The listing below should be reproduced precisely, except for its images.

**** Data extracts ****

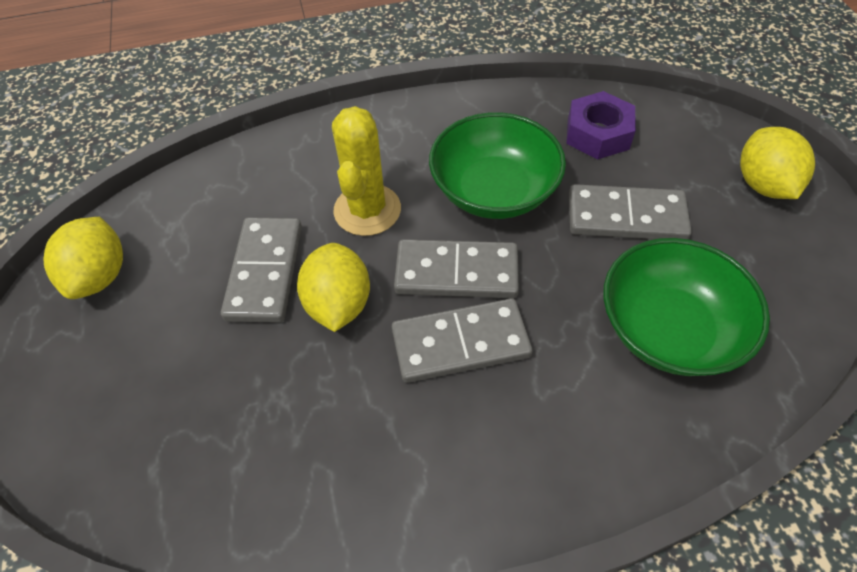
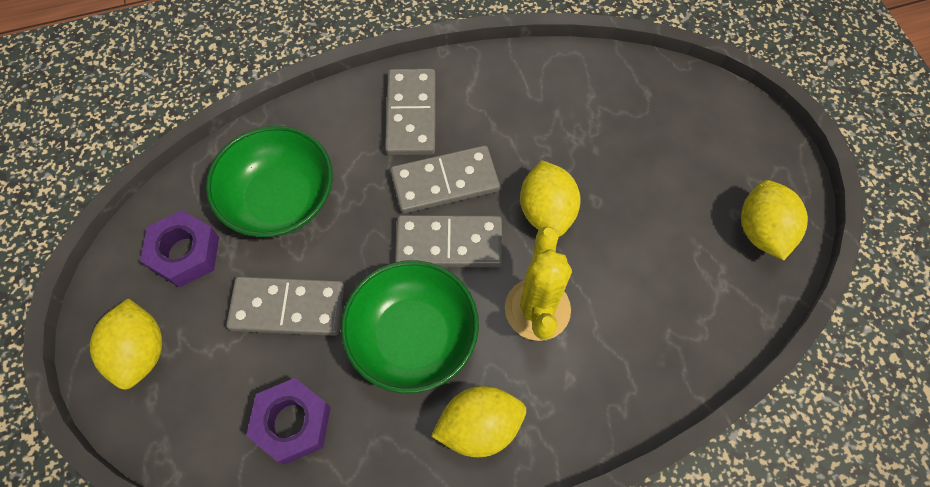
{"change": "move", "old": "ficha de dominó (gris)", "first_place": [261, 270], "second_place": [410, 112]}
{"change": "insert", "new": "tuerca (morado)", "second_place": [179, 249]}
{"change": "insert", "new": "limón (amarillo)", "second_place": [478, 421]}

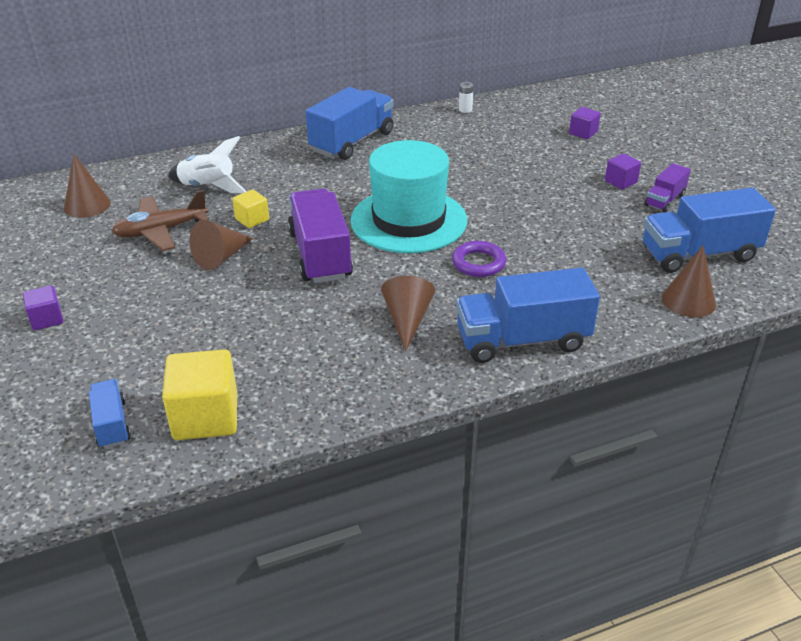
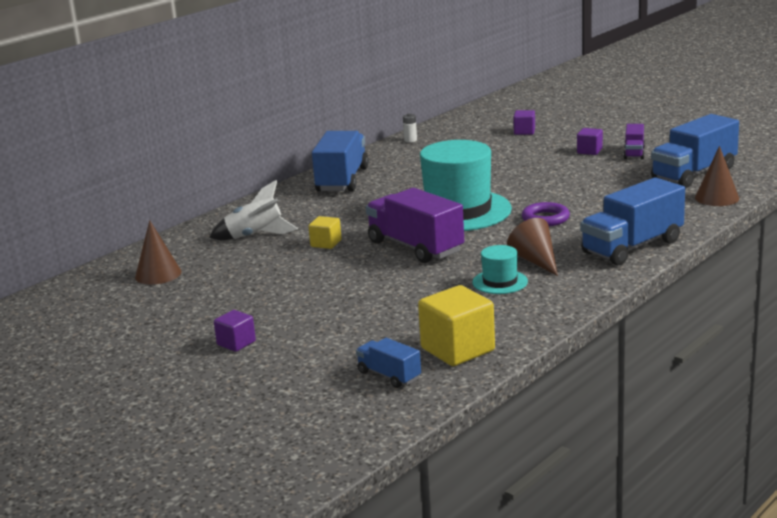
{"change": "delete", "old": "avión (marrón)", "first_place": [160, 220]}
{"change": "delete", "old": "cono (marrón)", "first_place": [221, 245]}
{"change": "insert", "new": "sombrero (turquesa)", "second_place": [500, 269]}

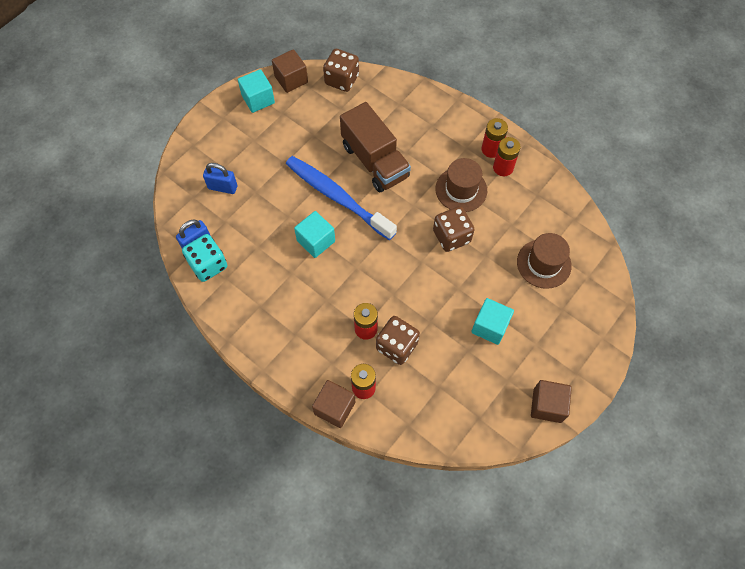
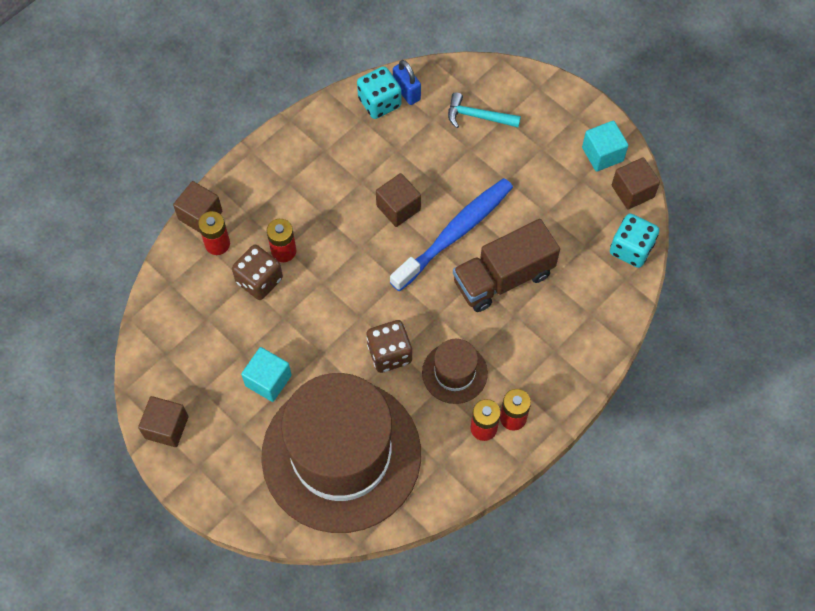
{"change": "recolor", "old": "dado (marrón)", "new": "dado (turquesa)", "first_place": [341, 70], "second_place": [634, 241]}
{"change": "replace", "old": "candado (azul)", "new": "martillo (turquesa)", "first_place": [220, 178], "second_place": [484, 110]}
{"change": "recolor", "old": "cubo (turquesa)", "new": "cubo (marrón)", "first_place": [314, 234], "second_place": [398, 200]}
{"change": "resize", "old": "sombrero (marrón)", "first_place": [544, 261], "second_place": [341, 453], "factor": 2.37}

****

(Problem solution)
{"change": "move", "old": "ficha de dominó (gris)", "first_place": [261, 270], "second_place": [410, 112]}
{"change": "insert", "new": "tuerca (morado)", "second_place": [179, 249]}
{"change": "insert", "new": "limón (amarillo)", "second_place": [478, 421]}

{"change": "delete", "old": "avión (marrón)", "first_place": [160, 220]}
{"change": "delete", "old": "cono (marrón)", "first_place": [221, 245]}
{"change": "insert", "new": "sombrero (turquesa)", "second_place": [500, 269]}

{"change": "recolor", "old": "dado (marrón)", "new": "dado (turquesa)", "first_place": [341, 70], "second_place": [634, 241]}
{"change": "replace", "old": "candado (azul)", "new": "martillo (turquesa)", "first_place": [220, 178], "second_place": [484, 110]}
{"change": "recolor", "old": "cubo (turquesa)", "new": "cubo (marrón)", "first_place": [314, 234], "second_place": [398, 200]}
{"change": "resize", "old": "sombrero (marrón)", "first_place": [544, 261], "second_place": [341, 453], "factor": 2.37}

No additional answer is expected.